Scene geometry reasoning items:
○ ○ ○

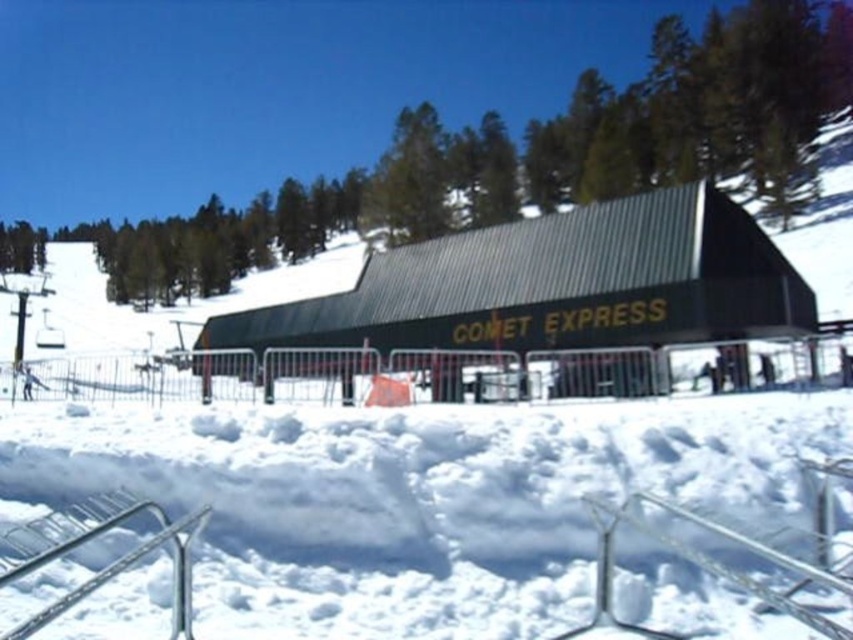
Does white fluffy snow at center have a smaller size compared to metallic green building at center?

Correct, white fluffy snow at center occupies less space than metallic green building at center.

Is white fluffy snow at center wider than metallic green building at center?

In fact, white fluffy snow at center might be narrower than metallic green building at center.

Find the location of a particular element. white fluffy snow at center is located at coordinates (421, 499).

Is white fluffy snow at center taller than metallic silver rail at lower center?

Yes, white fluffy snow at center is taller than metallic silver rail at lower center.

Can you confirm if white fluffy snow at center is positioned below metallic silver rail at lower center?

Incorrect, white fluffy snow at center is not positioned below metallic silver rail at lower center.

The image size is (853, 640). Describe the element at coordinates (421, 499) in the screenshot. I see `white fluffy snow at center` at that location.

Find the location of `white fluffy snow at center`. white fluffy snow at center is located at coordinates (421, 499).

Between point (160, 516) and point (602, 522), which one is positioned in front?

Point (160, 516) is more forward.

Is metallic silver rail at lower left behind metallic silver rail at lower center?

Yes, it is.

Does point (35, 618) lie behind point (671, 540)?

No, it is not.

Image resolution: width=853 pixels, height=640 pixels. Find the location of `metallic silver rail at lower left`. metallic silver rail at lower left is located at coordinates (111, 563).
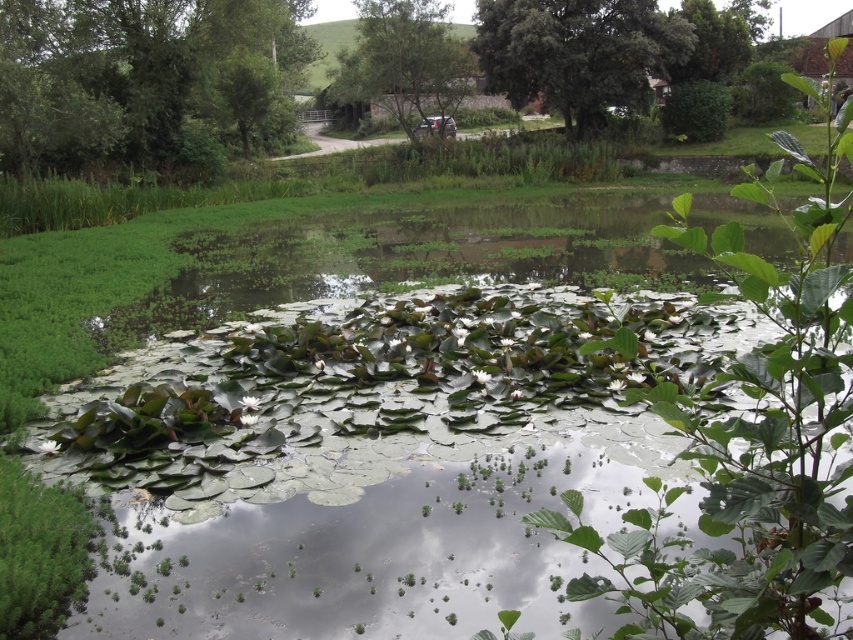
Question: Which point is closer to the camera?

Choices:
 (A) (62, 156)
 (B) (637, 74)
 (C) (393, 26)

Answer: (A)

Question: Which point is farther to the camera?

Choices:
 (A) (38, 67)
 (B) (397, 74)

Answer: (B)

Question: Is green leafy tree at upper left in front of green leafy tree at upper right?

Choices:
 (A) yes
 (B) no

Answer: (A)

Question: Which point is closer to the camera?

Choices:
 (A) (123, 92)
 (B) (633, 67)

Answer: (A)

Question: Is green leafy tree at upper left to the right of green leafy tree at upper right from the viewer's perspective?

Choices:
 (A) yes
 (B) no

Answer: (B)

Question: Is green leafy tree at upper left below green leafy tree at upper right?

Choices:
 (A) no
 (B) yes

Answer: (A)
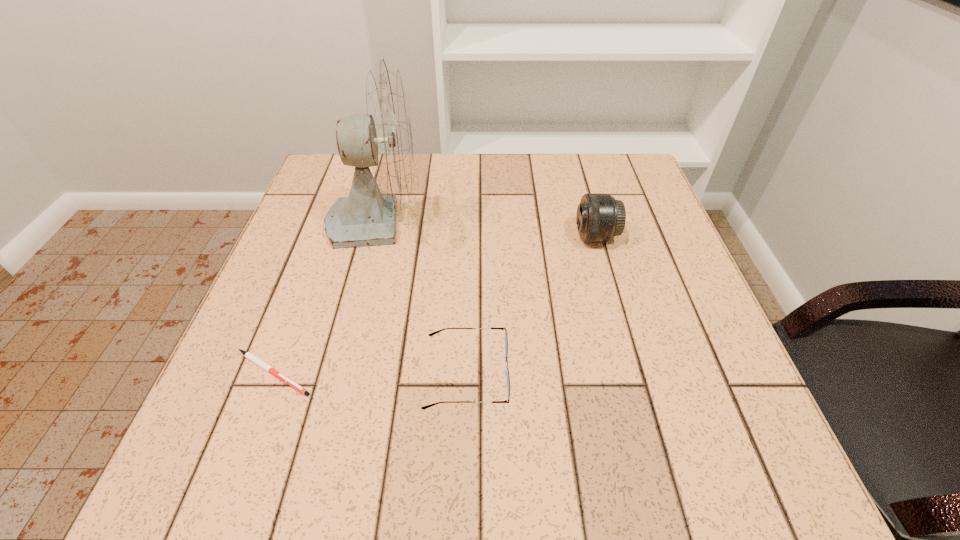
Locate an element on the screen. vacant area that lies between the tallest object and the pen is located at coordinates (324, 296).

You are a GUI agent. You are given a task and a screenshot of the screen. Output one action in this format:
    pyautogui.click(x=<x>, y=<y>)
    Task: Click on the free spot between the rightmost object and the second shortest object
    
    Given the screenshot: What is the action you would take?
    pyautogui.click(x=531, y=305)

Image resolution: width=960 pixels, height=540 pixels. I want to click on the second closest object to the tallest object, so click(x=248, y=355).

I want to click on object that is the third closest to the tallest object, so click(600, 217).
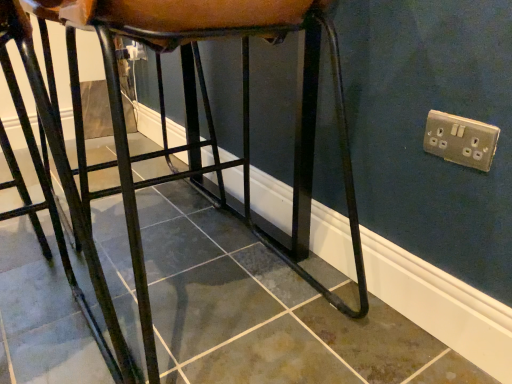
Question: Is point (112, 304) closer or farther from the camera than point (440, 117)?

Choices:
 (A) closer
 (B) farther

Answer: (B)

Question: In the image, is matte black stool at center on the left side or the right side of silver metallic socket at upper right?

Choices:
 (A) left
 (B) right

Answer: (A)

Question: From their relative heights in the image, would you say matte black stool at center is taller or shorter than silver metallic socket at upper right?

Choices:
 (A) tall
 (B) short

Answer: (A)

Question: Considering the positions of silver metallic socket at upper right and matte black stool at center in the image, is silver metallic socket at upper right bigger or smaller than matte black stool at center?

Choices:
 (A) small
 (B) big

Answer: (A)

Question: Would you say silver metallic socket at upper right is inside or outside matte black stool at center?

Choices:
 (A) outside
 (B) inside

Answer: (A)

Question: Considering the relative positions of silver metallic socket at upper right and matte black stool at center in the image provided, is silver metallic socket at upper right to the left or to the right of matte black stool at center?

Choices:
 (A) right
 (B) left

Answer: (A)

Question: In terms of height, does silver metallic socket at upper right look taller or shorter compared to matte black stool at center?

Choices:
 (A) short
 (B) tall

Answer: (A)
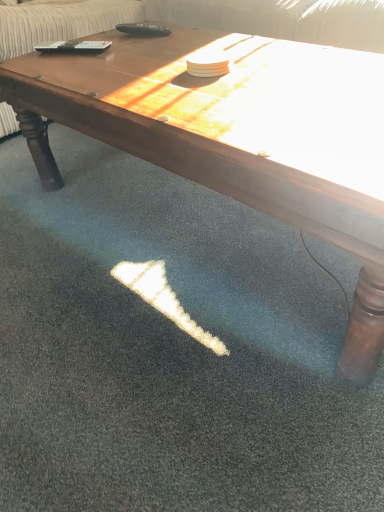
The height and width of the screenshot is (512, 384). What do you see at coordinates (237, 137) in the screenshot? I see `wooden coffee table at center` at bounding box center [237, 137].

Where is `wooden coffee table at center`? wooden coffee table at center is located at coordinates (237, 137).

Locate an element on the screen. This screenshot has height=512, width=384. wooden coffee table at center is located at coordinates (237, 137).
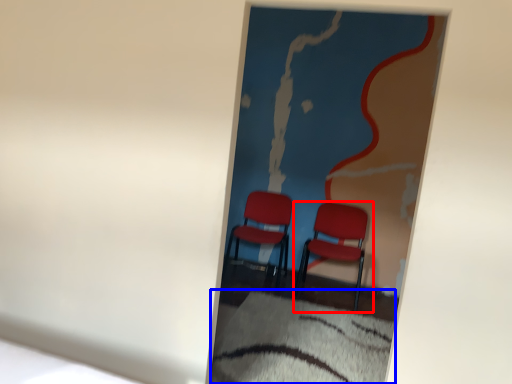
Question: Which point is closer to the camera, chair (highlighted by a red box) or sheet (highlighted by a blue box)?

Choices:
 (A) chair
 (B) sheet

Answer: (B)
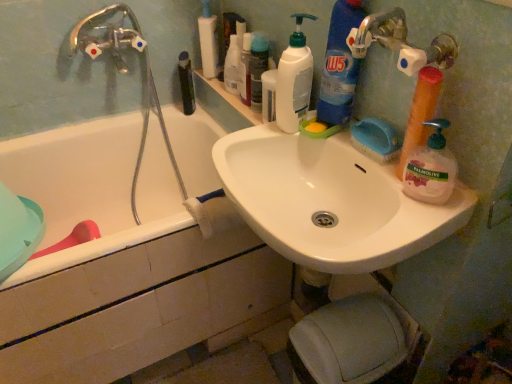
You are a GUI agent. You are given a task and a screenshot of the screen. Output one action in this format:
    pyautogui.click(x=<x>, y=<y>)
    Task: Click on the free space in front of palmolive liquid soap at right, the first cleaning product viewed from the right
    The width and height of the screenshot is (512, 384).
    Given the screenshot: What is the action you would take?
    click(x=416, y=224)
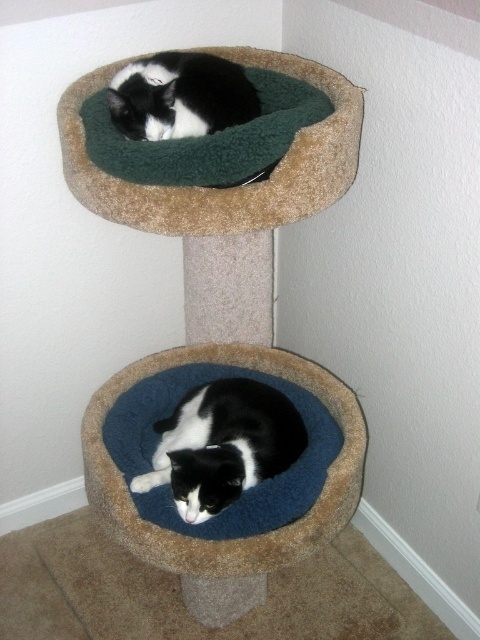
What do you see at coordinates (225, 188) in the screenshot?
I see `green plush cat bed at upper center` at bounding box center [225, 188].

Consider the image. Between green plush cat bed at upper center and black and white fur cat at lower center, which one appears on the left side from the viewer's perspective?

Positioned to the left is green plush cat bed at upper center.

Where is `green plush cat bed at upper center`? green plush cat bed at upper center is located at coordinates (225, 188).

Identify the location of green plush cat bed at upper center. (225, 188).

Can you confirm if green plush cat bed at upper center is positioned above black fuzzy cat at upper center?

No, green plush cat bed at upper center is not above black fuzzy cat at upper center.

At what (x,y) coordinates should I click in order to perform the action: click on green plush cat bed at upper center. Please return your answer as a coordinate pair (x, y). This screenshot has height=640, width=480. Looking at the image, I should click on (225, 188).

Where is `green plush cat bed at upper center`? green plush cat bed at upper center is located at coordinates (225, 188).

In the scene shown: Between black and white fur cat at lower center and black fuzzy cat at upper center, which one appears on the left side from the viewer's perspective?

From the viewer's perspective, black fuzzy cat at upper center appears more on the left side.

Can you confirm if black and white fur cat at lower center is positioned below black fuzzy cat at upper center?

Indeed, black and white fur cat at lower center is positioned under black fuzzy cat at upper center.

Is point (290, 419) behind point (111, 100)?

Yes, point (290, 419) is behind point (111, 100).

Where is `black and white fur cat at lower center`? The width and height of the screenshot is (480, 640). black and white fur cat at lower center is located at coordinates (223, 444).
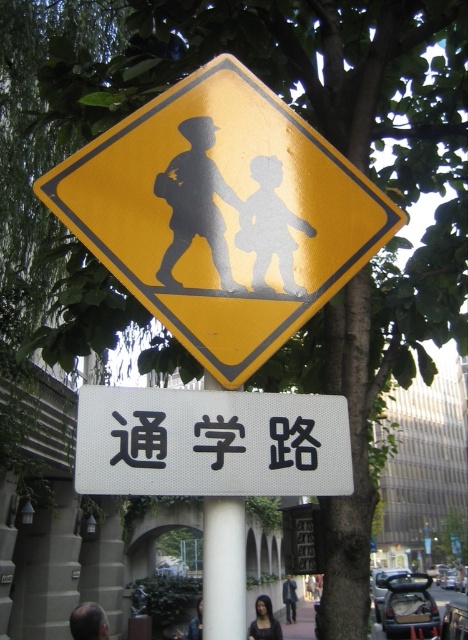
Looking at this image, can you confirm if blackmaterial/texturesign at center is thinner than dark hair at lower center?

Correct, blackmaterial/texturesign at center's width is less than dark hair at lower center's.

Is blackmaterial/texturesign at center to the right of dark hair at lower center from the viewer's perspective?

Incorrect, blackmaterial/texturesign at center is not on the right side of dark hair at lower center.

I want to click on blackmaterial/texturesign at center, so click(141, 440).

What do you see at coordinates (211, 442) in the screenshot? I see `white textured sign at center` at bounding box center [211, 442].

From the picture: Is white textured sign at center wider than blue fabric pedestrian at lower center?

Yes.

Between point (287, 436) and point (289, 589), which one is positioned in front?

Point (287, 436) is in front.

Where is `white textured sign at center`? white textured sign at center is located at coordinates pos(211,442).

Who is shorter, yellow matte pedestrian crossing sign at upper center or dark gray fabric pedestrian at lower center?

Standing shorter between the two is dark gray fabric pedestrian at lower center.

Is yellow matte pedestrian crossing sign at upper center positioned behind dark gray fabric pedestrian at lower center?

No, it is in front of dark gray fabric pedestrian at lower center.

Is point (216, 193) closer to camera compared to point (197, 627)?

Yes, point (216, 193) is closer to viewer.

Where is `yellow matte pedestrian crossing sign at upper center`? The image size is (468, 640). yellow matte pedestrian crossing sign at upper center is located at coordinates (221, 214).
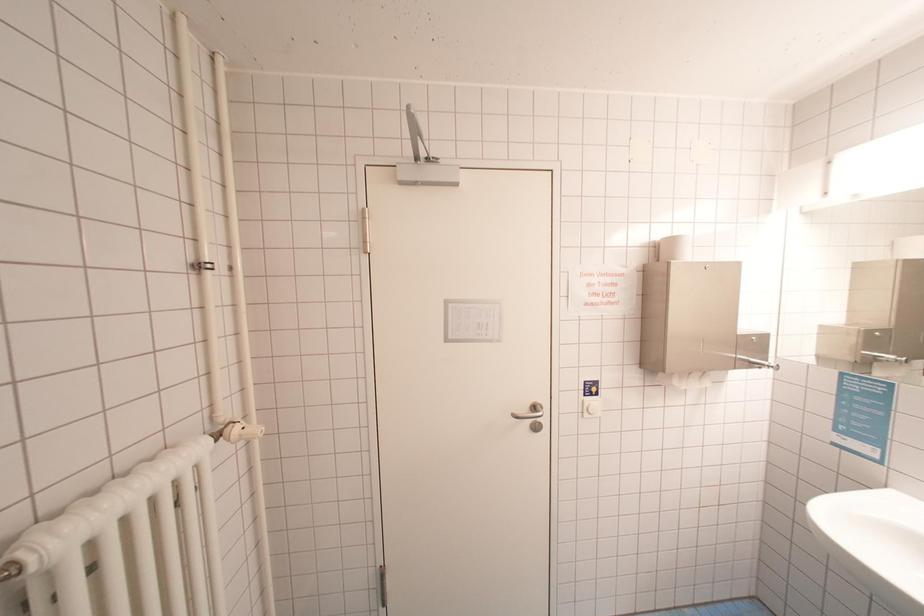
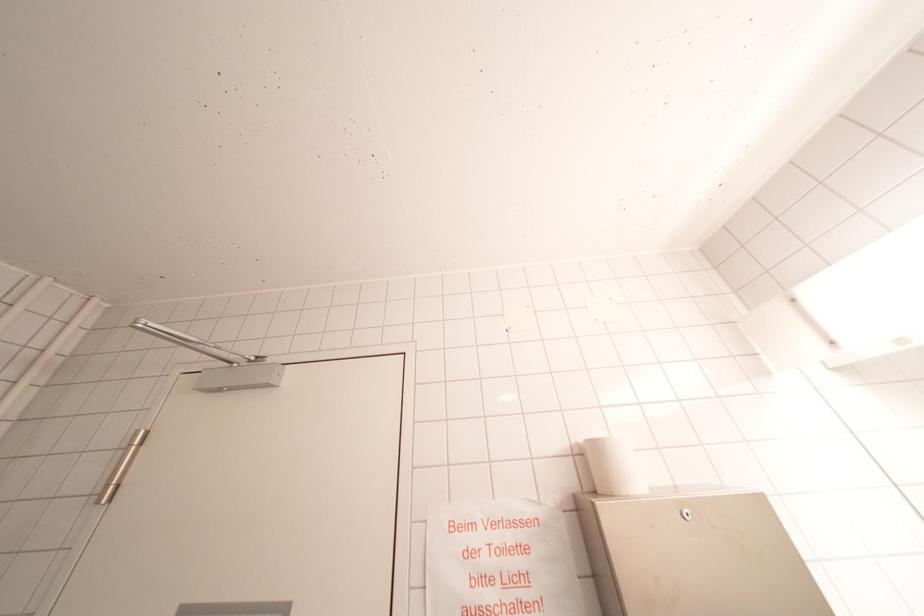
Question: Based on the continuous images, in which direction is the camera rotating? Reply with the corresponding letter.

Choices:
 (A) Left
 (B) Right
 (C) Up
 (D) Down

Answer: (C)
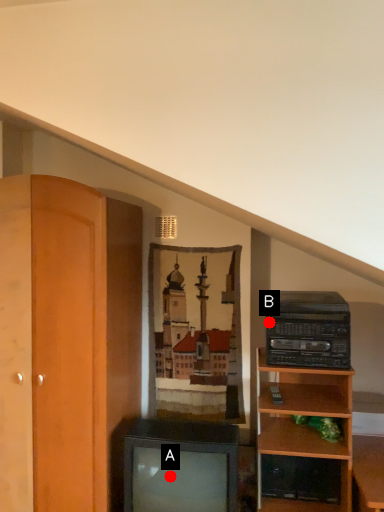
Question: Two points are circled on the image, labeled by A and B beside each circle. Which point is further to the camera?

Choices:
 (A) A is further
 (B) B is further

Answer: (B)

○ ○ ○

PROBLEM DETAILS: Reproduce the lines of the items above word for word, from the first item through the last, and omit the pictures from your answer.

EXERCISE OUTPUT:
Does white fluffy snow at center have a smaller size compared to metallic green building at center?

Correct, white fluffy snow at center occupies less space than metallic green building at center.

Is white fluffy snow at center wider than metallic green building at center?

In fact, white fluffy snow at center might be narrower than metallic green building at center.

Find the location of a particular element. white fluffy snow at center is located at coordinates (421, 499).

Is white fluffy snow at center taller than metallic silver rail at lower center?

Yes, white fluffy snow at center is taller than metallic silver rail at lower center.

Can you confirm if white fluffy snow at center is positioned below metallic silver rail at lower center?

Incorrect, white fluffy snow at center is not positioned below metallic silver rail at lower center.

The image size is (853, 640). Describe the element at coordinates (421, 499) in the screenshot. I see `white fluffy snow at center` at that location.

Find the location of `white fluffy snow at center`. white fluffy snow at center is located at coordinates (421, 499).

Between point (160, 516) and point (602, 522), which one is positioned in front?

Point (160, 516) is more forward.

Is metallic silver rail at lower left behind metallic silver rail at lower center?

Yes, it is.

Does point (35, 618) lie behind point (671, 540)?

No, it is not.

Image resolution: width=853 pixels, height=640 pixels. Find the location of `metallic silver rail at lower left`. metallic silver rail at lower left is located at coordinates (111, 563).
Question: Which point is closer to the camera?

Choices:
 (A) (62, 156)
 (B) (637, 74)
 (C) (393, 26)

Answer: (A)

Question: Which point is farther to the camera?

Choices:
 (A) (38, 67)
 (B) (397, 74)

Answer: (B)

Question: Is green leafy tree at upper left in front of green leafy tree at upper right?

Choices:
 (A) yes
 (B) no

Answer: (A)

Question: Which point is closer to the camera?

Choices:
 (A) (123, 92)
 (B) (633, 67)

Answer: (A)

Question: Is green leafy tree at upper left to the right of green leafy tree at upper right from the viewer's perspective?

Choices:
 (A) yes
 (B) no

Answer: (B)

Question: Is green leafy tree at upper left below green leafy tree at upper right?

Choices:
 (A) no
 (B) yes

Answer: (A)
Locate an element on the screen. vacant area that lies between the tallest object and the pen is located at coordinates (324, 296).

You are a GUI agent. You are given a task and a screenshot of the screen. Output one action in this format:
    pyautogui.click(x=<x>, y=<y>)
    Task: Click on the free spot between the rightmost object and the second shortest object
    
    Given the screenshot: What is the action you would take?
    pyautogui.click(x=531, y=305)

Image resolution: width=960 pixels, height=540 pixels. I want to click on the second closest object to the tallest object, so click(x=248, y=355).

I want to click on object that is the third closest to the tallest object, so click(600, 217).
Question: Is point (112, 304) closer or farther from the camera than point (440, 117)?

Choices:
 (A) closer
 (B) farther

Answer: (B)

Question: In the image, is matte black stool at center on the left side or the right side of silver metallic socket at upper right?

Choices:
 (A) left
 (B) right

Answer: (A)

Question: From their relative heights in the image, would you say matte black stool at center is taller or shorter than silver metallic socket at upper right?

Choices:
 (A) tall
 (B) short

Answer: (A)

Question: Considering the positions of silver metallic socket at upper right and matte black stool at center in the image, is silver metallic socket at upper right bigger or smaller than matte black stool at center?

Choices:
 (A) small
 (B) big

Answer: (A)

Question: Would you say silver metallic socket at upper right is inside or outside matte black stool at center?

Choices:
 (A) outside
 (B) inside

Answer: (A)

Question: Considering the relative positions of silver metallic socket at upper right and matte black stool at center in the image provided, is silver metallic socket at upper right to the left or to the right of matte black stool at center?

Choices:
 (A) right
 (B) left

Answer: (A)

Question: In terms of height, does silver metallic socket at upper right look taller or shorter compared to matte black stool at center?

Choices:
 (A) short
 (B) tall

Answer: (A)
The height and width of the screenshot is (512, 384). What do you see at coordinates (237, 137) in the screenshot? I see `wooden coffee table at center` at bounding box center [237, 137].

Where is `wooden coffee table at center`? wooden coffee table at center is located at coordinates (237, 137).

Locate an element on the screen. This screenshot has height=512, width=384. wooden coffee table at center is located at coordinates (237, 137).
Question: Which point is closer to the camera, chair (highlighted by a red box) or sheet (highlighted by a blue box)?

Choices:
 (A) chair
 (B) sheet

Answer: (B)
You are a GUI agent. You are given a task and a screenshot of the screen. Output one action in this format:
    pyautogui.click(x=<x>, y=<y>)
    Task: Click on the free space in front of palmolive liquid soap at right, the first cleaning product viewed from the right
    The width and height of the screenshot is (512, 384).
    Given the screenshot: What is the action you would take?
    click(x=416, y=224)
What do you see at coordinates (225, 188) in the screenshot?
I see `green plush cat bed at upper center` at bounding box center [225, 188].

Consider the image. Between green plush cat bed at upper center and black and white fur cat at lower center, which one appears on the left side from the viewer's perspective?

Positioned to the left is green plush cat bed at upper center.

Where is `green plush cat bed at upper center`? green plush cat bed at upper center is located at coordinates (225, 188).

Identify the location of green plush cat bed at upper center. (225, 188).

Can you confirm if green plush cat bed at upper center is positioned above black fuzzy cat at upper center?

No, green plush cat bed at upper center is not above black fuzzy cat at upper center.

At what (x,y) coordinates should I click in order to perform the action: click on green plush cat bed at upper center. Please return your answer as a coordinate pair (x, y). This screenshot has height=640, width=480. Looking at the image, I should click on (225, 188).

Where is `green plush cat bed at upper center`? green plush cat bed at upper center is located at coordinates (225, 188).

In the scene shown: Between black and white fur cat at lower center and black fuzzy cat at upper center, which one appears on the left side from the viewer's perspective?

From the viewer's perspective, black fuzzy cat at upper center appears more on the left side.

Can you confirm if black and white fur cat at lower center is positioned below black fuzzy cat at upper center?

Indeed, black and white fur cat at lower center is positioned under black fuzzy cat at upper center.

Is point (290, 419) behind point (111, 100)?

Yes, point (290, 419) is behind point (111, 100).

Where is `black and white fur cat at lower center`? The width and height of the screenshot is (480, 640). black and white fur cat at lower center is located at coordinates (223, 444).
Looking at this image, can you confirm if blackmaterial/texturesign at center is thinner than dark hair at lower center?

Correct, blackmaterial/texturesign at center's width is less than dark hair at lower center's.

Is blackmaterial/texturesign at center to the right of dark hair at lower center from the viewer's perspective?

Incorrect, blackmaterial/texturesign at center is not on the right side of dark hair at lower center.

I want to click on blackmaterial/texturesign at center, so click(141, 440).

What do you see at coordinates (211, 442) in the screenshot? I see `white textured sign at center` at bounding box center [211, 442].

From the picture: Is white textured sign at center wider than blue fabric pedestrian at lower center?

Yes.

Between point (287, 436) and point (289, 589), which one is positioned in front?

Point (287, 436) is in front.

Where is `white textured sign at center`? white textured sign at center is located at coordinates pos(211,442).

Who is shorter, yellow matte pedestrian crossing sign at upper center or dark gray fabric pedestrian at lower center?

Standing shorter between the two is dark gray fabric pedestrian at lower center.

Is yellow matte pedestrian crossing sign at upper center positioned behind dark gray fabric pedestrian at lower center?

No, it is in front of dark gray fabric pedestrian at lower center.

Is point (216, 193) closer to camera compared to point (197, 627)?

Yes, point (216, 193) is closer to viewer.

Where is `yellow matte pedestrian crossing sign at upper center`? The image size is (468, 640). yellow matte pedestrian crossing sign at upper center is located at coordinates (221, 214).
Question: Based on the continuous images, in which direction is the camera rotating? Reply with the corresponding letter.

Choices:
 (A) Left
 (B) Right
 (C) Up
 (D) Down

Answer: (C)
Question: Two points are circled on the image, labeled by A and B beside each circle. Which point is further to the camera?

Choices:
 (A) A is further
 (B) B is further

Answer: (B)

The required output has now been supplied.